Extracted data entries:
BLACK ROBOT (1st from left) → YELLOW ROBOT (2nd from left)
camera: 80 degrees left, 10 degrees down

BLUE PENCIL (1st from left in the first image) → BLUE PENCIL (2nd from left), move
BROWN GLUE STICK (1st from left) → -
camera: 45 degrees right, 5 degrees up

Task prompt.
Transcribe the data above in its entirety, exactly.

Answer to the problem.
BLACK ROBOT (1st from left) → YELLOW ROBOT (2nd from left)
camera: 80 degrees left, 10 degrees down

BLUE PENCIL (1st from left in the first image) → BLUE PENCIL (2nd from left), move
BROWN GLUE STICK (1st from left) → -
camera: 45 degrees right, 5 degrees up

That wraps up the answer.